-- TASK PROMPT --
From the data below, repeat exactly the lines from the line with "green apple centre" to the line with "green cutting board", both included.

-- TASK DATA --
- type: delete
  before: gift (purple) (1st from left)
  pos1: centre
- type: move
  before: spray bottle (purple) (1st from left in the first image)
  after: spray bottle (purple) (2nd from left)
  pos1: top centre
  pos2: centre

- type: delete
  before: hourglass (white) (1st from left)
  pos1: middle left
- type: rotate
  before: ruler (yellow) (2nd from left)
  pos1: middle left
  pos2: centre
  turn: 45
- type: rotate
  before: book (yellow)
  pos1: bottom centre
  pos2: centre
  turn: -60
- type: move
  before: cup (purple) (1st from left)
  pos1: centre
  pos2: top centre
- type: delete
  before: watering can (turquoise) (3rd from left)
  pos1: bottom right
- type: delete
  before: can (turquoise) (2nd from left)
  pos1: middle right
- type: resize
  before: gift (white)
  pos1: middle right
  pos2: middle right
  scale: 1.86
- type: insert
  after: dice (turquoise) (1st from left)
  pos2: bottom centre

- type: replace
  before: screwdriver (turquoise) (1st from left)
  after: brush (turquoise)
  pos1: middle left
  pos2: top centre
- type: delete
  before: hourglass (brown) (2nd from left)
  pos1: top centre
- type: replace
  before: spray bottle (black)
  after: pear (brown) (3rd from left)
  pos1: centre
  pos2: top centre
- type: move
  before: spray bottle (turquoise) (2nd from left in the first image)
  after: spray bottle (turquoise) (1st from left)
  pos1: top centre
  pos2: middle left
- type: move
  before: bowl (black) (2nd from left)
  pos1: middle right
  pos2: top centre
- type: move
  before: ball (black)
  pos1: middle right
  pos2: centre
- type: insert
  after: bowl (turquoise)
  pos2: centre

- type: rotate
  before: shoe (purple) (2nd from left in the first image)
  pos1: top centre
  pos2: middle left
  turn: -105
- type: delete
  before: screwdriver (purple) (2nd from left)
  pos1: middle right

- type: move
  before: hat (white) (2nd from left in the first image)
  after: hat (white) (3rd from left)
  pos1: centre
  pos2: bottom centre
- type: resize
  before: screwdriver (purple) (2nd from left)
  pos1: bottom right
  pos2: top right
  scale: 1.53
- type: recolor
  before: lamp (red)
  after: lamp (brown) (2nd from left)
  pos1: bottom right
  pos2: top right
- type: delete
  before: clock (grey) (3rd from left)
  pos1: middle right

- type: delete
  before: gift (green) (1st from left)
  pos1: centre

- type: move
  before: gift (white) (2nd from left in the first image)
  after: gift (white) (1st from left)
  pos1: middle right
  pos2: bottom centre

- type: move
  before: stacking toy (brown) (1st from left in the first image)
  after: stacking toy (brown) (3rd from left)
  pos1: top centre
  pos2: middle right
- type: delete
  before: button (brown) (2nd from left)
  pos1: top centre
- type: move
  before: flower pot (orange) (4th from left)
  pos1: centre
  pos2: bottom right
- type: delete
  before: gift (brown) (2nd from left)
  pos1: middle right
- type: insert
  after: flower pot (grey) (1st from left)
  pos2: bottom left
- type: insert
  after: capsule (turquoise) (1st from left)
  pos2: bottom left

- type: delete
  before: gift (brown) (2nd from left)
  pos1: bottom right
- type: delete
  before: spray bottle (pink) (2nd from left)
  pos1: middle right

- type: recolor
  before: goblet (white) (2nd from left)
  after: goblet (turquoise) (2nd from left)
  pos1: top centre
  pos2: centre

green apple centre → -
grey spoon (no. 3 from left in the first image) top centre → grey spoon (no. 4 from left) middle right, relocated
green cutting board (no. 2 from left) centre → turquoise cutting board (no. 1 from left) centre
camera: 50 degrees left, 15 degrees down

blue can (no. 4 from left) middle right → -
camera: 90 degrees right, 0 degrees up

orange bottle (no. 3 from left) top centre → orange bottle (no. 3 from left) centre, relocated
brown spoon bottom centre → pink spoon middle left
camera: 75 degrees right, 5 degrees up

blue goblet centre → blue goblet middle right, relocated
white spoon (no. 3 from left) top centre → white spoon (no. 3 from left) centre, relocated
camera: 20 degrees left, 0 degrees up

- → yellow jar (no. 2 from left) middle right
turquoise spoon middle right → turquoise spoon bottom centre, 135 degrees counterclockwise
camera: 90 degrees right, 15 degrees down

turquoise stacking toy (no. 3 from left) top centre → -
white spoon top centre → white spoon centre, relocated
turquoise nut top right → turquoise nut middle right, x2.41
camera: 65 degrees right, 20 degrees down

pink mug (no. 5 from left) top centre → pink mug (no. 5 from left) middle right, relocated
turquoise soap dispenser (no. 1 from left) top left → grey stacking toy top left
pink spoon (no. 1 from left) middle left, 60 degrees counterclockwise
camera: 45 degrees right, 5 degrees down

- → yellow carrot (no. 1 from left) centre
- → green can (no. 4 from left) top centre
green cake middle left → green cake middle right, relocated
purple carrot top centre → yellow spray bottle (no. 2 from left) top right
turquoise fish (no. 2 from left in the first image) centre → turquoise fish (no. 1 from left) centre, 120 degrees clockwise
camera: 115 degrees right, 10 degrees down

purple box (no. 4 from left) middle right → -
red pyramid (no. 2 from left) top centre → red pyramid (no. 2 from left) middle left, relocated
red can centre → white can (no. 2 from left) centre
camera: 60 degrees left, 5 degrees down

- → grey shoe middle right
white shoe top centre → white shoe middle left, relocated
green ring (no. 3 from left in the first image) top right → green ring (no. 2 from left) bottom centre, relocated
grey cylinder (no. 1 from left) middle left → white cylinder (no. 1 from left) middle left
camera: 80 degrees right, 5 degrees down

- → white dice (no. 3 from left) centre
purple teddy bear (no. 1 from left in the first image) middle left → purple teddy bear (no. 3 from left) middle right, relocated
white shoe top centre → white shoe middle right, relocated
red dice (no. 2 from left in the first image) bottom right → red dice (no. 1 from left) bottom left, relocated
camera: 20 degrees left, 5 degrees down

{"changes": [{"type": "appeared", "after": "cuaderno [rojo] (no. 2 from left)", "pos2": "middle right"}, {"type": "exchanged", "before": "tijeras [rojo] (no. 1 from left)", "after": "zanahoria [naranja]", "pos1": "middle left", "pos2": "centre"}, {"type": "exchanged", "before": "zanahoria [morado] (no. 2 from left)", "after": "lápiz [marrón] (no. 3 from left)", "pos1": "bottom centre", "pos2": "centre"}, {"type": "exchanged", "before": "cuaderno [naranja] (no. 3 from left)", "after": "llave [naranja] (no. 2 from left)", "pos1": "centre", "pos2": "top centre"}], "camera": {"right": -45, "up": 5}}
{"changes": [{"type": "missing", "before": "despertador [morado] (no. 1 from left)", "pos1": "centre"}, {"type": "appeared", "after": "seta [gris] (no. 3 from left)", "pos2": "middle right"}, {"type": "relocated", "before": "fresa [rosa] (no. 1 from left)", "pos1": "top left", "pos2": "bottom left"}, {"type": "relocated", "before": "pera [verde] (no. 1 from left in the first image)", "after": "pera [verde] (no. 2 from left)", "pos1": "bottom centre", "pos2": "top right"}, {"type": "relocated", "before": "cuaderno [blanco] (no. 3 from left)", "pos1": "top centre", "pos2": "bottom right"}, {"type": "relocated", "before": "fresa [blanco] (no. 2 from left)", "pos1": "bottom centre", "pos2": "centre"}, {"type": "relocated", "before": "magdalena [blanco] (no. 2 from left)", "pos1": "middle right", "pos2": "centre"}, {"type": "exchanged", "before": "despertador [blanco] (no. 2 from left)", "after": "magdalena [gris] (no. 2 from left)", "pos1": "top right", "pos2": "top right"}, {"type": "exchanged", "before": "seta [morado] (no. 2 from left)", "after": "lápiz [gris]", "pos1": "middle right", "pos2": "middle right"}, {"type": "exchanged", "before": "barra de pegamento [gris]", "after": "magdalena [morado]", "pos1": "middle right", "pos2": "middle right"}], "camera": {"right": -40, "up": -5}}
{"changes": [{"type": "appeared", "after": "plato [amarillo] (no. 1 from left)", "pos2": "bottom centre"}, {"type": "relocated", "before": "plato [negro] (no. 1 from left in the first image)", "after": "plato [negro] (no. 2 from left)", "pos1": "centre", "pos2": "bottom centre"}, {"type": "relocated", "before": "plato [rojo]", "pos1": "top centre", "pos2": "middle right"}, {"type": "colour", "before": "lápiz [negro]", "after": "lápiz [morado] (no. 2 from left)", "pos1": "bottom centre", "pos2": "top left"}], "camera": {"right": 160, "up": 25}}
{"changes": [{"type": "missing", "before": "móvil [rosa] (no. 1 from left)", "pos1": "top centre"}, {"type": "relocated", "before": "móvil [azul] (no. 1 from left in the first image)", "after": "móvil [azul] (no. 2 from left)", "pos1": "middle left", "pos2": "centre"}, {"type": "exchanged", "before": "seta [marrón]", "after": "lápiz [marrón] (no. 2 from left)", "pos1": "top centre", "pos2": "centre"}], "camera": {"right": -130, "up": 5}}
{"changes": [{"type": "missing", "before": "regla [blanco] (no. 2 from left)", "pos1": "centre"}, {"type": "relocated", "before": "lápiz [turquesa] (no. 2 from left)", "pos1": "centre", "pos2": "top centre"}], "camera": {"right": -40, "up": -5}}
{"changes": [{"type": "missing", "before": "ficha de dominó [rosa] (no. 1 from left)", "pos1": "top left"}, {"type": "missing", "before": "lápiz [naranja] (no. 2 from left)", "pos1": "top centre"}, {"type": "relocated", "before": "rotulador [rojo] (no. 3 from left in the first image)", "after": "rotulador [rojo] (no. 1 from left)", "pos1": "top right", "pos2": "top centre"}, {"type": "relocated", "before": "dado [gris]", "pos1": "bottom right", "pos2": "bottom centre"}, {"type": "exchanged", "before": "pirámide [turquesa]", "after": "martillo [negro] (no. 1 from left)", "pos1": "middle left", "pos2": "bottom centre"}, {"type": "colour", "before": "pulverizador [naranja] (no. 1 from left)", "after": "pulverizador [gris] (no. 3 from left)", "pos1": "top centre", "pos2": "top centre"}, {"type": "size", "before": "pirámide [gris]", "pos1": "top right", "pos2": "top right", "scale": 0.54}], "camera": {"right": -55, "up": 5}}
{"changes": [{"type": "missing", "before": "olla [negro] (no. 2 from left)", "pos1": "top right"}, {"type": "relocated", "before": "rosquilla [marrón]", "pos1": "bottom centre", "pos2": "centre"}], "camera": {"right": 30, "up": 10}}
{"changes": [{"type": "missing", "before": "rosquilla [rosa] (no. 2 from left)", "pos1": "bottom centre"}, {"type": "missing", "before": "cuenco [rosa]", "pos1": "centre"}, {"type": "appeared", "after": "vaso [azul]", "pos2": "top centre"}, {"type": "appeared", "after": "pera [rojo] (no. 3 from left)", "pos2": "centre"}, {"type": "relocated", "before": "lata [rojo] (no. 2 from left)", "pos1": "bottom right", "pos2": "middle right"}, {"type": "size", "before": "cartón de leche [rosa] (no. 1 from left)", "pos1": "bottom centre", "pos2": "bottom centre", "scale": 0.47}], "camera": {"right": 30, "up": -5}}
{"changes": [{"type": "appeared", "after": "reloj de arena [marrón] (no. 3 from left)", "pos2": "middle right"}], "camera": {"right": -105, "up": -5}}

-- SOLUTION --
green apple centre → -
grey spoon (no. 3 from left in the first image) top centre → grey spoon (no. 4 from left) middle right, relocated
green cutting board (no. 2 from left) centre → turquoise cutting board (no. 1 from left) centre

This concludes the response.